TASK DESCRIPTION: Reproduce the listing in full, pictures excluded.

EXERCISE DATA:

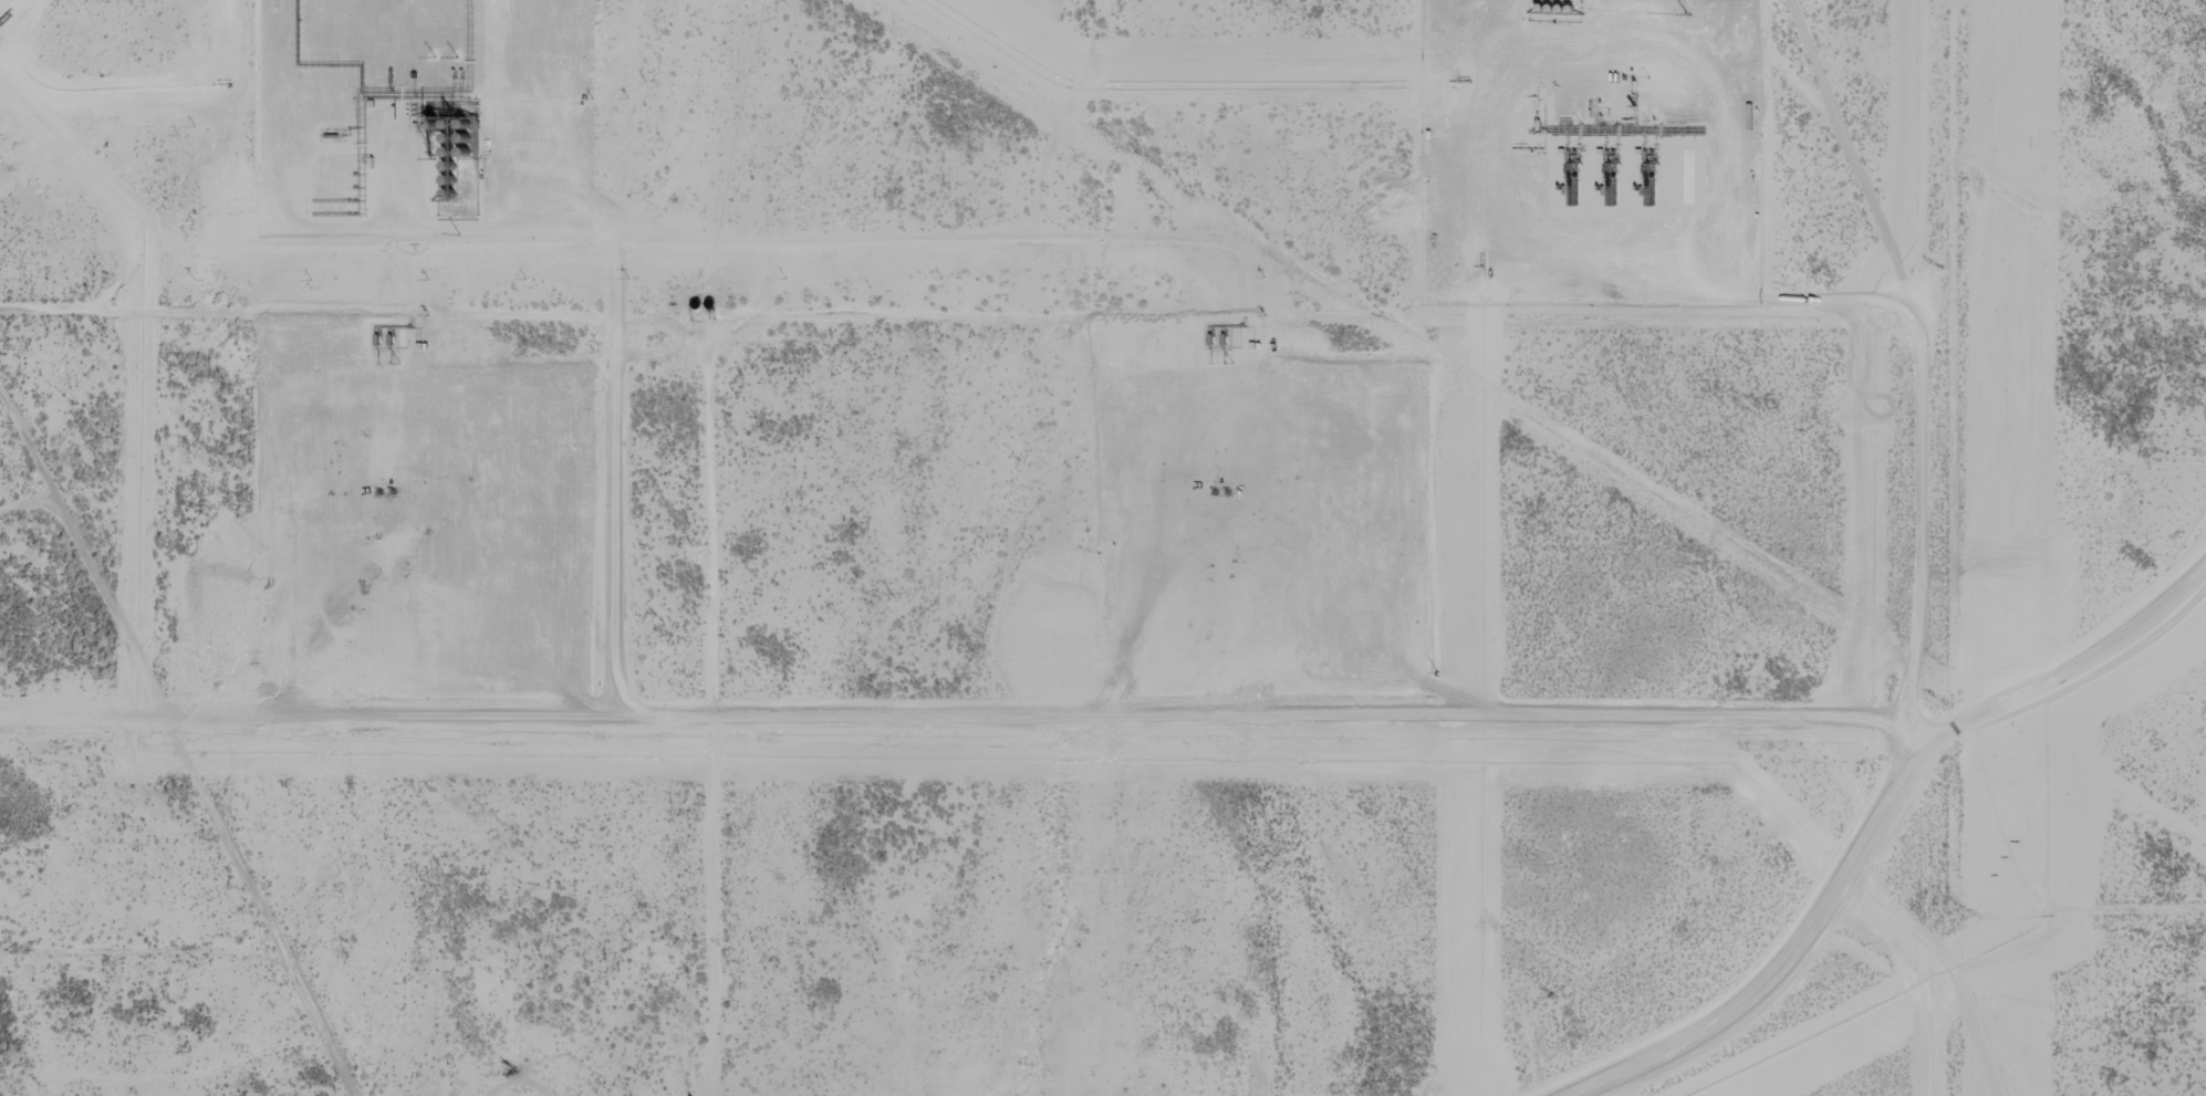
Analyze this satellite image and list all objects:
road: (940, 336)
road: (1914, 605)
road: (2072, 654)
road: (170, 749)

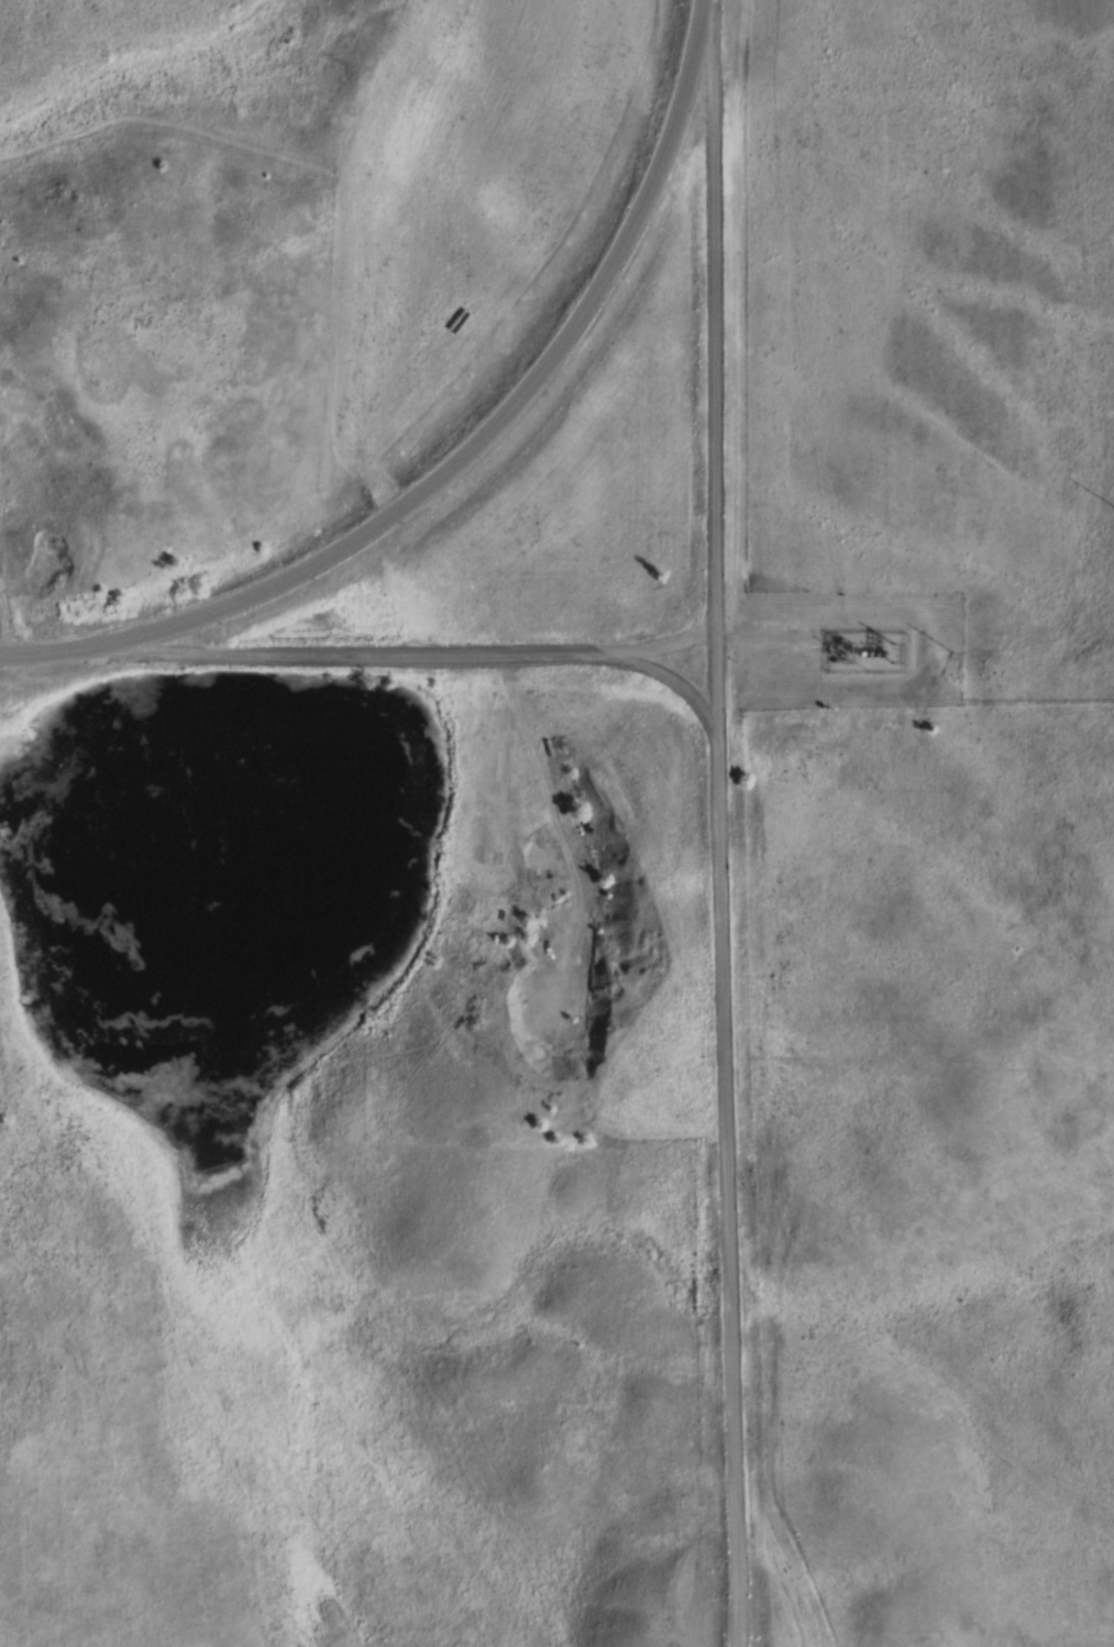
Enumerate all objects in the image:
road: (710, 14)
road: (723, 343)
road: (524, 407)
power tower: (1087, 543)
road: (767, 639)
power tower: (954, 646)
power substation: (864, 648)
road: (86, 650)
road: (442, 657)
building: (566, 933)
building: (0, 1121)
road: (736, 1153)

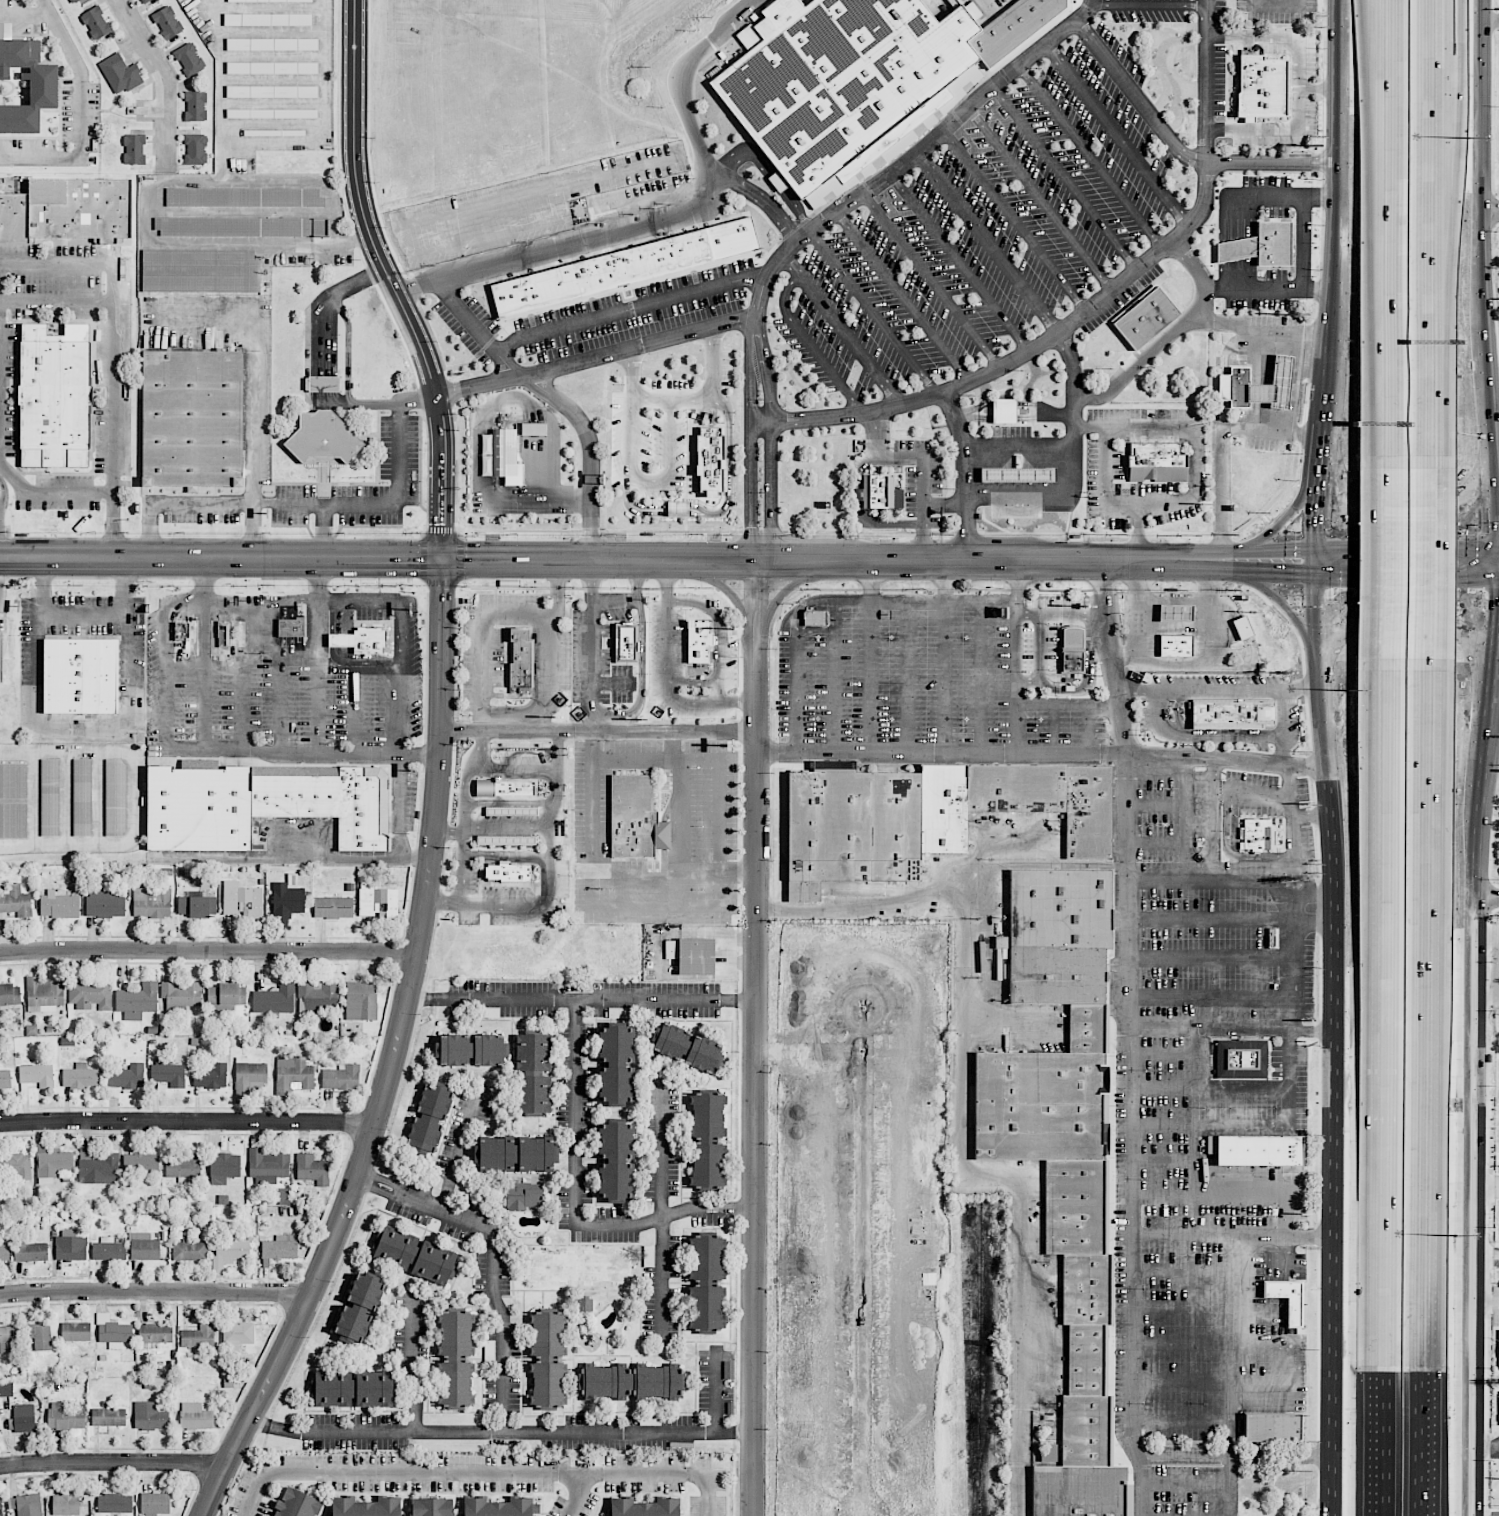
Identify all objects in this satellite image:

ANSWER SPACE:
Analyze this satellite image and list all objects:
road: (940, 336)
road: (1914, 605)
road: (2072, 654)
road: (170, 749)

Enumerate all objects in the image:
road: (710, 14)
road: (723, 343)
road: (524, 407)
power tower: (1087, 543)
road: (767, 639)
power tower: (954, 646)
power substation: (864, 648)
road: (86, 650)
road: (442, 657)
building: (566, 933)
building: (0, 1121)
road: (736, 1153)

Identify all objects in this satellite image:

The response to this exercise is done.